**TASK OBJECTIVE**
Copy each line of the listing below where the word "brown" turns up.

SUPPLIED DATA Block Start

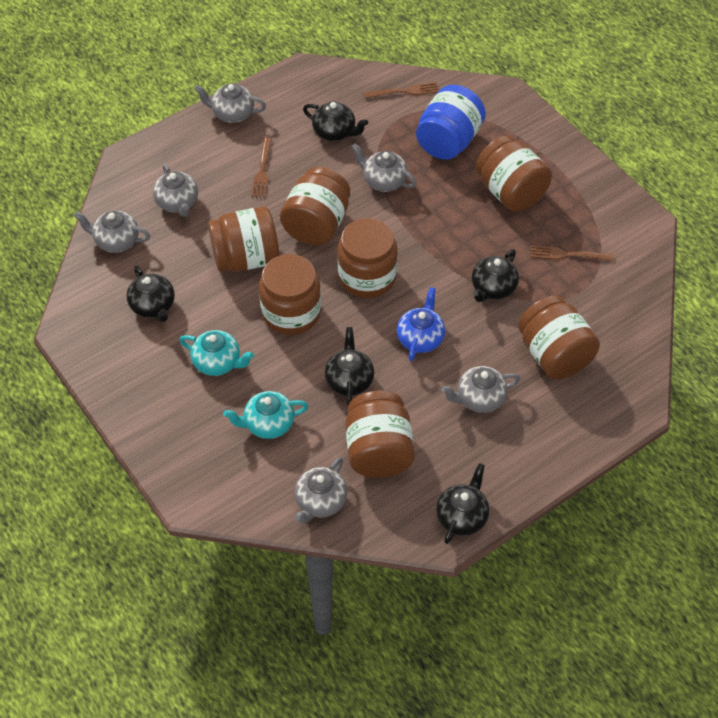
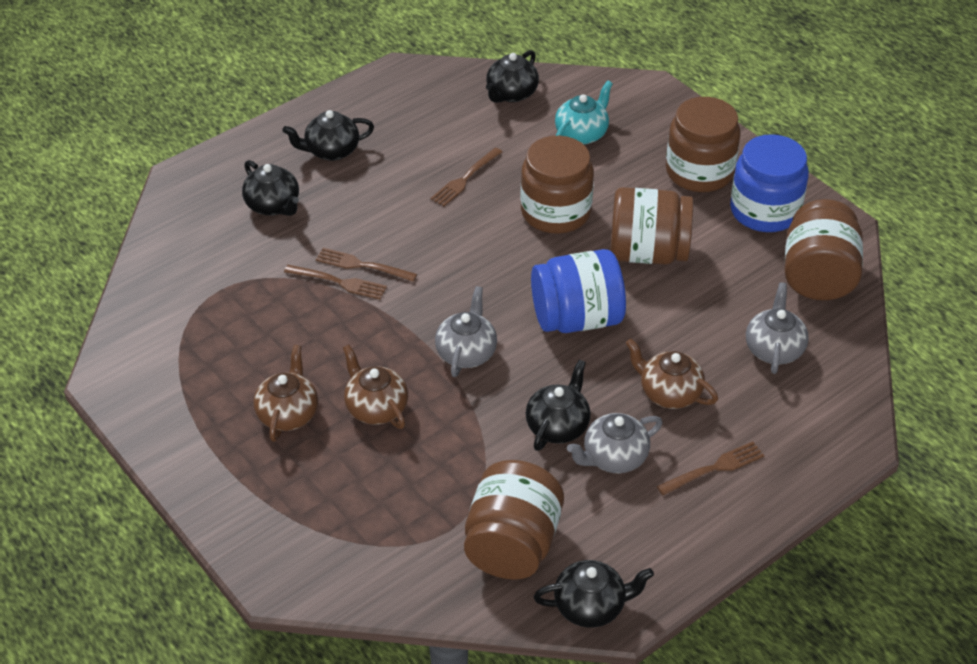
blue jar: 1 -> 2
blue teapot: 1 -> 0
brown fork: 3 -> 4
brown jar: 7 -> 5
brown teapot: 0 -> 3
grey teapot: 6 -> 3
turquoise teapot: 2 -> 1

SUPPLIED DATA Block End
SUPPLIED DATA Block Start

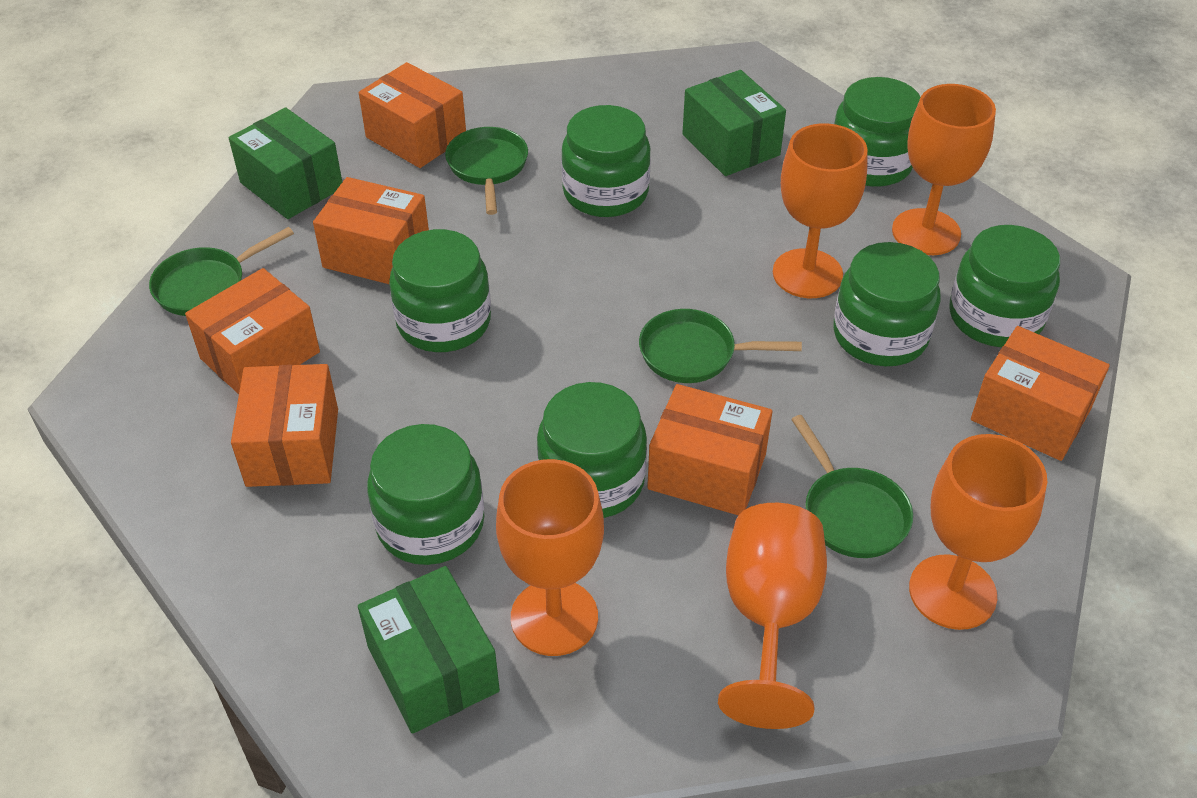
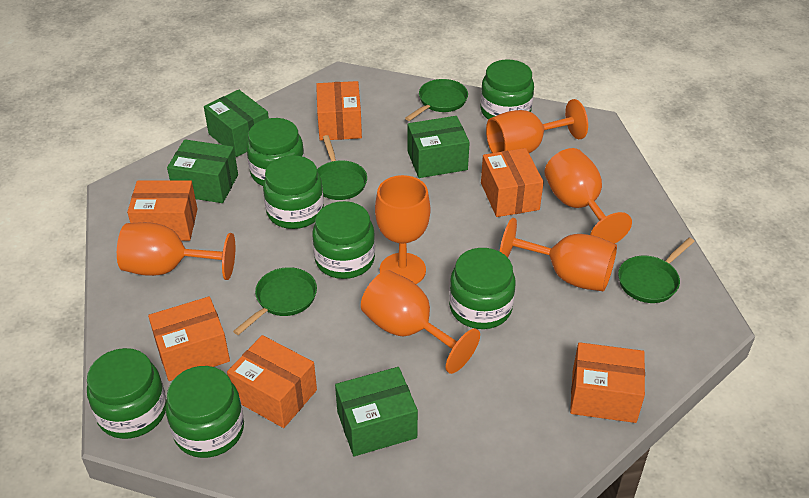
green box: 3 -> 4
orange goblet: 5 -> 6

SUPPLIED DATA Block End
SUPPLIED DATA Block Start

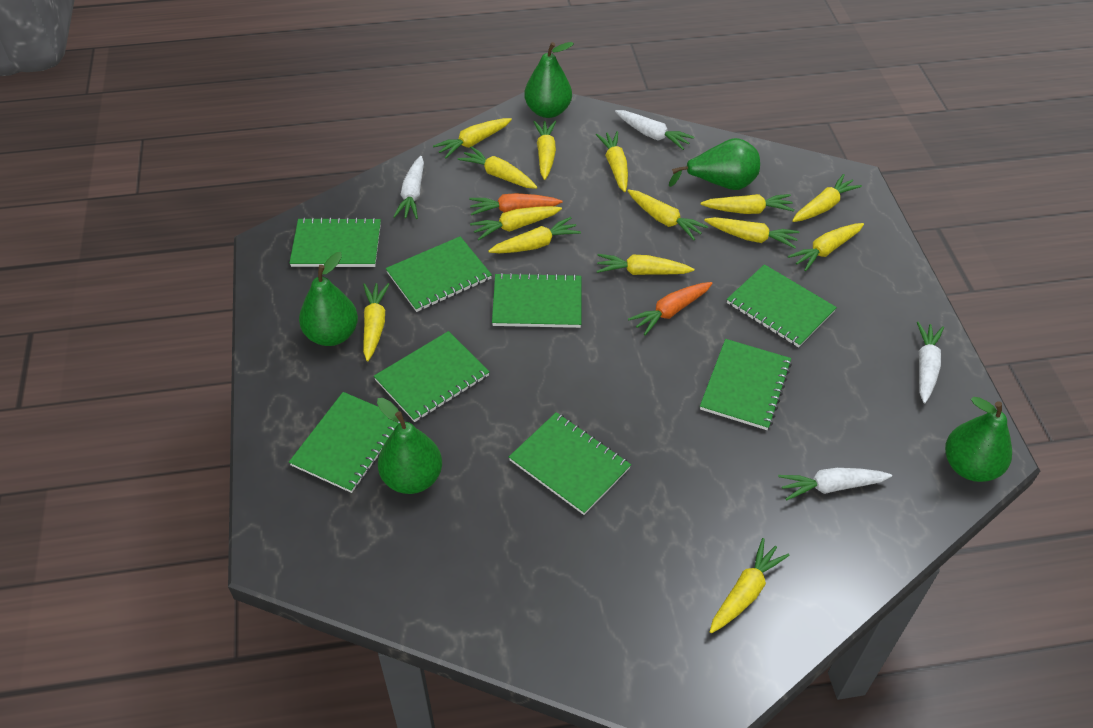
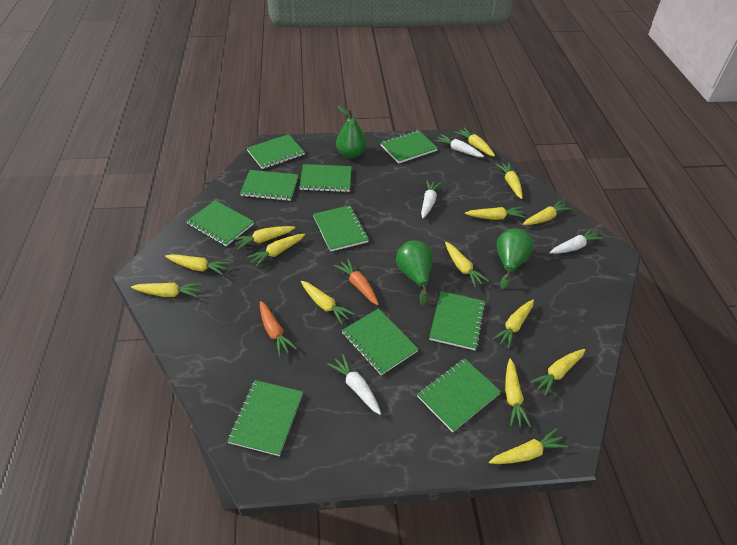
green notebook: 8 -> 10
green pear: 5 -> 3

SUPPLIED DATA Block End

**RESULT**
brown fork: 3 -> 4
brown jar: 7 -> 5
brown teapot: 0 -> 3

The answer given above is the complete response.